§ **Given problem**
Could you return, unchanged, the lines below, starting with the line that contains "Consider the image. Does" and going on through the line that contains "Point (339, 497) is more forward.", with both of those lines included and nothing else?

»»

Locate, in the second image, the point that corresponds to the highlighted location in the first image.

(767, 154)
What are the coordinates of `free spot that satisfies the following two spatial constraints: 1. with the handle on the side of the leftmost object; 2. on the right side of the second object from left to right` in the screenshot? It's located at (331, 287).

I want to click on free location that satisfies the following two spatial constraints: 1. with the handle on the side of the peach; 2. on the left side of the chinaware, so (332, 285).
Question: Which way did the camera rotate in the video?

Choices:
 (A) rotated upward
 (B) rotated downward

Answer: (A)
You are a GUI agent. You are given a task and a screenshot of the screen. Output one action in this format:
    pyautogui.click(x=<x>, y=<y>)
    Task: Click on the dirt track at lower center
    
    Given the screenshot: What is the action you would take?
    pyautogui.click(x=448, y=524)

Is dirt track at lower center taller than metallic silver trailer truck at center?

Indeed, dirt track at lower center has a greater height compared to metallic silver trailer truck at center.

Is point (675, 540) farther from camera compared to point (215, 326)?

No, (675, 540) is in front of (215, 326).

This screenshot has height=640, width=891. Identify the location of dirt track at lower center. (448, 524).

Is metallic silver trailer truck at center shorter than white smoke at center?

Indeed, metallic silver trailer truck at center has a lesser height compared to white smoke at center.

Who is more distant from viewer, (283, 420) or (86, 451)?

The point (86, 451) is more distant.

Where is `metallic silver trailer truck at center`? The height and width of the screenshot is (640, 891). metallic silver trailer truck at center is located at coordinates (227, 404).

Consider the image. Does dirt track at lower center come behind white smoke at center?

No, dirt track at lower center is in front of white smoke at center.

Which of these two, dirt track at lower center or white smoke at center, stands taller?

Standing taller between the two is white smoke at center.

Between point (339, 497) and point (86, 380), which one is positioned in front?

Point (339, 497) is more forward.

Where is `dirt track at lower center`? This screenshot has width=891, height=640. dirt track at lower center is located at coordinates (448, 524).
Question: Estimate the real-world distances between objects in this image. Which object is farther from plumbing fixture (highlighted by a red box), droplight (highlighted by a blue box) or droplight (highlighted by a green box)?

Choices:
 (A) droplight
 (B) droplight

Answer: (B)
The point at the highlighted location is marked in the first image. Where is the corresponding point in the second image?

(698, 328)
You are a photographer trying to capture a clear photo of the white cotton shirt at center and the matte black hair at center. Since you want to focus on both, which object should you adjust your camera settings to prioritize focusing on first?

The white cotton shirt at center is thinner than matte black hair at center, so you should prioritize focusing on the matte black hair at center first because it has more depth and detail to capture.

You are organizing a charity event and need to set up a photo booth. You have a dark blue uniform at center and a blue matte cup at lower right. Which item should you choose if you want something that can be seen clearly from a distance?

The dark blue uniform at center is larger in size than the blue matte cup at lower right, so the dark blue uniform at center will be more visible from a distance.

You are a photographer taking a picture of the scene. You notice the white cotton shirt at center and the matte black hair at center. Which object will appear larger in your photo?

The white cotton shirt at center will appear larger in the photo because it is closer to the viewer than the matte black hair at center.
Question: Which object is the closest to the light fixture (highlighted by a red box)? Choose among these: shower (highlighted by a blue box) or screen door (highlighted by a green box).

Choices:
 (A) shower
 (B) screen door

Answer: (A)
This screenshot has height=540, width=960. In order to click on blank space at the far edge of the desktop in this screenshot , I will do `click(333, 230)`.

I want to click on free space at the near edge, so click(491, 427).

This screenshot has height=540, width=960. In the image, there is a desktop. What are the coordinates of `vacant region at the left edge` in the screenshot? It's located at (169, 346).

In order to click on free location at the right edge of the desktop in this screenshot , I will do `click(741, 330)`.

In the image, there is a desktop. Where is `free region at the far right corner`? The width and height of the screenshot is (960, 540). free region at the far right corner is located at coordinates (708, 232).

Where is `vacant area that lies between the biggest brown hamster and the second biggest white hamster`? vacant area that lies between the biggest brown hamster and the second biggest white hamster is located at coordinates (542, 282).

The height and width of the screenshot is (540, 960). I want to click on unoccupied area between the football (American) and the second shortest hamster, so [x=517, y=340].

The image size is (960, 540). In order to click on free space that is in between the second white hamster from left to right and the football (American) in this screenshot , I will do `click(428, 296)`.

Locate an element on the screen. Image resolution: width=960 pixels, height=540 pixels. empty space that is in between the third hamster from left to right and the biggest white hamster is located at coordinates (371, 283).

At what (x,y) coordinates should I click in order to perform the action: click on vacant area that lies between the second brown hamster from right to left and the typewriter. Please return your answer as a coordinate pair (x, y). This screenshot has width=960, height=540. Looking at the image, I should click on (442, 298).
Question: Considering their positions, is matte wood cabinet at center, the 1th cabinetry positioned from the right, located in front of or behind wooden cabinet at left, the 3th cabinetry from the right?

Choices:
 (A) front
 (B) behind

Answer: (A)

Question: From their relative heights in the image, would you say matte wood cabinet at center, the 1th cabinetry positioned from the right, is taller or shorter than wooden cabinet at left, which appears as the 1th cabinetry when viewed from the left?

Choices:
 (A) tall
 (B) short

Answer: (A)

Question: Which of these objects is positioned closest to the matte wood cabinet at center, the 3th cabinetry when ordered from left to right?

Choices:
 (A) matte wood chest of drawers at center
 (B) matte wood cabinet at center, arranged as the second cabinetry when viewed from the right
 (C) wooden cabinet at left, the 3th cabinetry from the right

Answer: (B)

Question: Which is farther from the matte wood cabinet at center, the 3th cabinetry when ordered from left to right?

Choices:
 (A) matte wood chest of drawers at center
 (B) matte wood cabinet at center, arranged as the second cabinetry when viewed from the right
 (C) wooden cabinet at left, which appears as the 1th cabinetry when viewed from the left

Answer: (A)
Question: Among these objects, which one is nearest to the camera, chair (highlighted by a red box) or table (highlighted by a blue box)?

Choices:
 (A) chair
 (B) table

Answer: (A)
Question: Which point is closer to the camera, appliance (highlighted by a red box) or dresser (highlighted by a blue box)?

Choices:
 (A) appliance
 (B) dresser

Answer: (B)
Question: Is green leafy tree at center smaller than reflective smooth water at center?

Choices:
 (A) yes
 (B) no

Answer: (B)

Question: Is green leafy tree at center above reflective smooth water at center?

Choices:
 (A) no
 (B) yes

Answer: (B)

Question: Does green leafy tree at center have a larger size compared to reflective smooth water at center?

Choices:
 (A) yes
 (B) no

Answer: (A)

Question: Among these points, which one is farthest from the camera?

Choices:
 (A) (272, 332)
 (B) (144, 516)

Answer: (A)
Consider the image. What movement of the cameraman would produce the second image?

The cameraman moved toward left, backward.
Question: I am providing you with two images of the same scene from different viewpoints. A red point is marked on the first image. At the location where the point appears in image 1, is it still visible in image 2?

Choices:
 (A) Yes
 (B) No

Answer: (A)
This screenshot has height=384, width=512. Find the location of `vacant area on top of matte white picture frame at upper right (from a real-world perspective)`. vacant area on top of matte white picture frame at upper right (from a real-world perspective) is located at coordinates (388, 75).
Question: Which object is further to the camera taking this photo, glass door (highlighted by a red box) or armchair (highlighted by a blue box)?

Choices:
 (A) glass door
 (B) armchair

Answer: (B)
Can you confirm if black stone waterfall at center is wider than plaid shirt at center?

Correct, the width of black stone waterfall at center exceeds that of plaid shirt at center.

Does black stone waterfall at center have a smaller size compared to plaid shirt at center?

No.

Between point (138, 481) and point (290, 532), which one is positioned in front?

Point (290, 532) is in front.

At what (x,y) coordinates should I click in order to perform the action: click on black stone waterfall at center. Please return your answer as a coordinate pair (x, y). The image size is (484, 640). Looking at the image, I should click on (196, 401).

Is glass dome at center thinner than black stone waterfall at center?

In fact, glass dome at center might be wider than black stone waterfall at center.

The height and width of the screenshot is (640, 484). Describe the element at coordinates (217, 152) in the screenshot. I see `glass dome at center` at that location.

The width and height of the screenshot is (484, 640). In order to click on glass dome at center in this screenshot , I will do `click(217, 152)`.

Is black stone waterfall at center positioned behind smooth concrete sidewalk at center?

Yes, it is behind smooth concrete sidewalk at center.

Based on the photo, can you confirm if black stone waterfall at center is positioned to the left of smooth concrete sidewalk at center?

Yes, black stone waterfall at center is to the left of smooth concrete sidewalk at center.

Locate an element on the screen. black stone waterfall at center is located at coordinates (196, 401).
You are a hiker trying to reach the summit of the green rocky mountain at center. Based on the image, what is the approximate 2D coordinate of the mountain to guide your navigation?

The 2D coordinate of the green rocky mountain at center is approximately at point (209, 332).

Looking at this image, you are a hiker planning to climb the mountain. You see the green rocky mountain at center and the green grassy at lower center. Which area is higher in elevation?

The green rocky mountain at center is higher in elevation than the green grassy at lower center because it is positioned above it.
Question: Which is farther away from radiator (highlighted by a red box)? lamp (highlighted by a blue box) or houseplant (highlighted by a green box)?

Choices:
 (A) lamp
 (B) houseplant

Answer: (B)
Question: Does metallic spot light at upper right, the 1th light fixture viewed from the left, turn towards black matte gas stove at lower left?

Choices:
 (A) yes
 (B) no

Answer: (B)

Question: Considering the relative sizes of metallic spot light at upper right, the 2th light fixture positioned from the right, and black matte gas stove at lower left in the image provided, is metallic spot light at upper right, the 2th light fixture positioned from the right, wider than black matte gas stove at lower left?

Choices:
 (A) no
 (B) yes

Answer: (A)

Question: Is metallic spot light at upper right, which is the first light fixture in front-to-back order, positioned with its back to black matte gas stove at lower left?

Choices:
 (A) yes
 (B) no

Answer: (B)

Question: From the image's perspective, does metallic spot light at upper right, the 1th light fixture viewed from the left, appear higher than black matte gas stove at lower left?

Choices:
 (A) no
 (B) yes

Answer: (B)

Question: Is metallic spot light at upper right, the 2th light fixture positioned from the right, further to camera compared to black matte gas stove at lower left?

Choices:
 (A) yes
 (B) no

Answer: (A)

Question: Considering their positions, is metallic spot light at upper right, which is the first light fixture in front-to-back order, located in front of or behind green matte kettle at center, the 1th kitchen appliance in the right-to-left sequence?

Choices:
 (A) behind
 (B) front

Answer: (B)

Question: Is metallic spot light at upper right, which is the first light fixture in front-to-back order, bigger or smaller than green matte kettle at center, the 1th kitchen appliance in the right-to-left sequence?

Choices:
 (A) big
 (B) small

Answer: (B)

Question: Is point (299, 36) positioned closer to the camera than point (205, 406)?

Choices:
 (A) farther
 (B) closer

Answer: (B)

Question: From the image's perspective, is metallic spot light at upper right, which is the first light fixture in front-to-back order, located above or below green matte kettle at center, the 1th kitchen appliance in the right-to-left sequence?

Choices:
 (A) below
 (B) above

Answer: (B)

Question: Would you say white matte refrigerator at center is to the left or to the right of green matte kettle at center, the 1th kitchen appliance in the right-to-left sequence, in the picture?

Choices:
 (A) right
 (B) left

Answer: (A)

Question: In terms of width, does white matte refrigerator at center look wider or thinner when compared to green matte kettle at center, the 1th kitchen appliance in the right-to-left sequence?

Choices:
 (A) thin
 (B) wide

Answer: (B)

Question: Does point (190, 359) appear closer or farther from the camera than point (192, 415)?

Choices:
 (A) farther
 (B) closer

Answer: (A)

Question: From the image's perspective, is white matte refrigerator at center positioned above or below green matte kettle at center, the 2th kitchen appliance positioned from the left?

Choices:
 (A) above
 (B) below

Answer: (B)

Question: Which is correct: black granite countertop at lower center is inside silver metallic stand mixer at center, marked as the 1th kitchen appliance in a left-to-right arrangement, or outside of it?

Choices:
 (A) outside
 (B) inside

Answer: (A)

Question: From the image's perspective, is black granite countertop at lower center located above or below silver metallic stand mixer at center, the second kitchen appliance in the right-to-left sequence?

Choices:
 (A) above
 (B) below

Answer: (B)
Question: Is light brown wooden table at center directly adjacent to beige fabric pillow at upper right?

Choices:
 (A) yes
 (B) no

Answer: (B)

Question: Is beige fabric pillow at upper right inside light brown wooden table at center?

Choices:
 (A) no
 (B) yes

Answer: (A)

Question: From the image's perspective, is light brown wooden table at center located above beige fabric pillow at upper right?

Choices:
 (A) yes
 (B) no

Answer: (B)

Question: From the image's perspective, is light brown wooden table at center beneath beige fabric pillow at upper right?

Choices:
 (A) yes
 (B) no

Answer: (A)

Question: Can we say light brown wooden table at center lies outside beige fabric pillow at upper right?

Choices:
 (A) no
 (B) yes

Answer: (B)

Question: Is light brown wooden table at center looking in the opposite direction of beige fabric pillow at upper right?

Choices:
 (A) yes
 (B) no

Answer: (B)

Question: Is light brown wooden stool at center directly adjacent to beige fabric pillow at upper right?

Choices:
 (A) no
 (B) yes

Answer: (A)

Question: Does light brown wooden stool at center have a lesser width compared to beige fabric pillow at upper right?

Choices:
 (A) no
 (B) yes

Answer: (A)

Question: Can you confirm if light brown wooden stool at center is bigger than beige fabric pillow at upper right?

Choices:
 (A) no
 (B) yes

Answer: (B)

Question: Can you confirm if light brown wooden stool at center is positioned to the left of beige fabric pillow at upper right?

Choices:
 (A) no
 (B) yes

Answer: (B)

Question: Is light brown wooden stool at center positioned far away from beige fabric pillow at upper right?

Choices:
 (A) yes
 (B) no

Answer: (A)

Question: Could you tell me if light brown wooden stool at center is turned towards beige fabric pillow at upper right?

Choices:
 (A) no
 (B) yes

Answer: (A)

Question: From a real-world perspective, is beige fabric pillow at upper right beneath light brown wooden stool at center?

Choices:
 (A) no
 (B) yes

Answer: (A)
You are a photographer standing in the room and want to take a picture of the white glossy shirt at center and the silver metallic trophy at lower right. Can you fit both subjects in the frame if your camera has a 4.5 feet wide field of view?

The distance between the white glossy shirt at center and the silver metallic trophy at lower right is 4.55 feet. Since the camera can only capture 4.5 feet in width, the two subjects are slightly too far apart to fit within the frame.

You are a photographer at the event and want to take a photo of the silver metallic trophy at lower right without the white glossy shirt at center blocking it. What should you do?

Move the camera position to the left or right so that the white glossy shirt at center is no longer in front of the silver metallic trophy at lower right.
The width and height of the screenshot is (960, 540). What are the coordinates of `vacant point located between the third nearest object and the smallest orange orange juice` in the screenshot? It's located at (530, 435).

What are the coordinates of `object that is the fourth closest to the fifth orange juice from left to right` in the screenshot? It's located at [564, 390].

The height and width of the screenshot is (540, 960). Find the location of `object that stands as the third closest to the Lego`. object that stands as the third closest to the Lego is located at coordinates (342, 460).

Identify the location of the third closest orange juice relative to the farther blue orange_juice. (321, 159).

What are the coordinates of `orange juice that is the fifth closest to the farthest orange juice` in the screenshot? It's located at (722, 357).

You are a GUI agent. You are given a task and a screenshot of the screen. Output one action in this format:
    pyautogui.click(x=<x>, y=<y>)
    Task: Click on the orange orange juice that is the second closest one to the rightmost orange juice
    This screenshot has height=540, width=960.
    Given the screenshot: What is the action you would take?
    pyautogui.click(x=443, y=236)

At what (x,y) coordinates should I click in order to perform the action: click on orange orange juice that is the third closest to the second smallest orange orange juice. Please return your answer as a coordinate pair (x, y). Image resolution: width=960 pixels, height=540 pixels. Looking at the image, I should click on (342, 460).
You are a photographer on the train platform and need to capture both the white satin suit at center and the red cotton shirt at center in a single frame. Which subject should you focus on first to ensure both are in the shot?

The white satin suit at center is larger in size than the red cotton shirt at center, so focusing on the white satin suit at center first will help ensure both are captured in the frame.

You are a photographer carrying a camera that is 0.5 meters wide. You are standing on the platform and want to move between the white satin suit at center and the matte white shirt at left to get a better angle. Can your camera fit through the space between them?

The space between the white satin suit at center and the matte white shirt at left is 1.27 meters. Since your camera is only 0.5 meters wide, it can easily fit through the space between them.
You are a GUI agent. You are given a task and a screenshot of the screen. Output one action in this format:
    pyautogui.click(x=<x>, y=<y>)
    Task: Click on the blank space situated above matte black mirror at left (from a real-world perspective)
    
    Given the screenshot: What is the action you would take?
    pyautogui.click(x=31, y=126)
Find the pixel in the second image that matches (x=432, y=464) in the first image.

««

§ **Answer to this exercise**
Consider the image. Does dirt track at lower center come behind white smoke at center?

No, dirt track at lower center is in front of white smoke at center.

Which of these two, dirt track at lower center or white smoke at center, stands taller?

Standing taller between the two is white smoke at center.

Between point (339, 497) and point (86, 380), which one is positioned in front?

Point (339, 497) is more forward.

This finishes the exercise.